**TASK OBJECTIVE:** Return copies of the lines below that mention "none".

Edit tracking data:
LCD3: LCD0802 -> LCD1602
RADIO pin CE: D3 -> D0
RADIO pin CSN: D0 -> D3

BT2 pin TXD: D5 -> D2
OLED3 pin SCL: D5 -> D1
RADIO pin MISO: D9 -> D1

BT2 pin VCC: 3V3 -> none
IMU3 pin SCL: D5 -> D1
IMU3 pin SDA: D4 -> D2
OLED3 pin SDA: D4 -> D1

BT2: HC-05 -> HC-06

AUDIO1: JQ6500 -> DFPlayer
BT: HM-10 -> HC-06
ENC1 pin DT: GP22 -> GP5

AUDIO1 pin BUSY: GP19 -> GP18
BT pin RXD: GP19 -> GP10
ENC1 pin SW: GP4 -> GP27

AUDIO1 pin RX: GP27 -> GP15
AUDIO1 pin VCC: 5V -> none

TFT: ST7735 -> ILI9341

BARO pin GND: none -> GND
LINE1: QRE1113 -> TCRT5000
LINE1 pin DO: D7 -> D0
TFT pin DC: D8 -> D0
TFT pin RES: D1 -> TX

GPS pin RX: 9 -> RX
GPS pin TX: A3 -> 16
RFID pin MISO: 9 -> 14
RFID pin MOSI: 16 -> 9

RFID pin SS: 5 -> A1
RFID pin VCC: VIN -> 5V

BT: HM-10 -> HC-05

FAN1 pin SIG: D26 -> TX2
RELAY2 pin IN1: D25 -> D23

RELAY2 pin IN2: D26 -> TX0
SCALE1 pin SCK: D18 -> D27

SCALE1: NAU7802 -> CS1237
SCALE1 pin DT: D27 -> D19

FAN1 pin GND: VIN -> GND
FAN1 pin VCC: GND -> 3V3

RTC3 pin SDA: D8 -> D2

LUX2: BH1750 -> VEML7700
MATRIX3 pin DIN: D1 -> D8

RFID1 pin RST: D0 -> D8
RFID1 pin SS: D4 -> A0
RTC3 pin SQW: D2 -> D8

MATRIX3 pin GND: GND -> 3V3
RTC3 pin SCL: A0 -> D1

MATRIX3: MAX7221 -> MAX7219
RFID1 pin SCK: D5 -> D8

**EXERCISE RESPONSE:**
BT2 pin VCC: 3V3 -> none
AUDIO1 pin VCC: 5V -> none
BARO pin GND: none -> GND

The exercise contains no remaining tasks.